Before-and-after object lists:

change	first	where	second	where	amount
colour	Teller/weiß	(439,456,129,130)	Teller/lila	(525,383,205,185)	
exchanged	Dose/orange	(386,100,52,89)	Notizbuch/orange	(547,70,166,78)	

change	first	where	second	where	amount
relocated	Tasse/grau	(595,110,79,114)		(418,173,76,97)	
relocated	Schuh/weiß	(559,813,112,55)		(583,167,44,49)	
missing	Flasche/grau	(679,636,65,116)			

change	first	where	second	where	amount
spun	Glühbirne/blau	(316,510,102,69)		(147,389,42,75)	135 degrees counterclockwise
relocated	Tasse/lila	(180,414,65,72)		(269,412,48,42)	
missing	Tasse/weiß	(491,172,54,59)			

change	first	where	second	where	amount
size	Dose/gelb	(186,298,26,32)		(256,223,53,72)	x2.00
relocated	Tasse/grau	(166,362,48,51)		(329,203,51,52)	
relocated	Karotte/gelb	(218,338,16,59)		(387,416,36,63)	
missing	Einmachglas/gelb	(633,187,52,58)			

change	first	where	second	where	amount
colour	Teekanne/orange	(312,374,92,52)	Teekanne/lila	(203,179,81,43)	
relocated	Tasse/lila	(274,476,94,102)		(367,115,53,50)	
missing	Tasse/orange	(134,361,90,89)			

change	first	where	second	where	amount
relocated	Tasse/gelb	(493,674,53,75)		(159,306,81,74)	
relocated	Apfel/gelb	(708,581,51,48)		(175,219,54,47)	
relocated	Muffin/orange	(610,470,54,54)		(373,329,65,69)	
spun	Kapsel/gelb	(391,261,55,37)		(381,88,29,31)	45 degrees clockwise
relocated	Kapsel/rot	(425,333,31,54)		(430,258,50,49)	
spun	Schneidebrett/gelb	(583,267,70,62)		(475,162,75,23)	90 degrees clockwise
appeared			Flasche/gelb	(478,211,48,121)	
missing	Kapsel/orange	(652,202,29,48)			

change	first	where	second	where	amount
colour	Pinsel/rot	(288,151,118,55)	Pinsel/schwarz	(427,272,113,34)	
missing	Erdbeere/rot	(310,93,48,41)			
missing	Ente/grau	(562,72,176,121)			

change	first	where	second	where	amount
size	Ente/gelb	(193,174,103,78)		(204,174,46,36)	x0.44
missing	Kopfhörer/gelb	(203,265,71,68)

Aim of the exercise: Among the lines above, return each one holding the string "Kapsel".

Response to the exercise:
spun	Kapsel/gelb	(391,261,55,37)		(381,88,29,31)	45 degrees clockwise
relocated	Kapsel/rot	(425,333,31,54)		(430,258,50,49)	
missing	Kapsel/orange	(652,202,29,48)			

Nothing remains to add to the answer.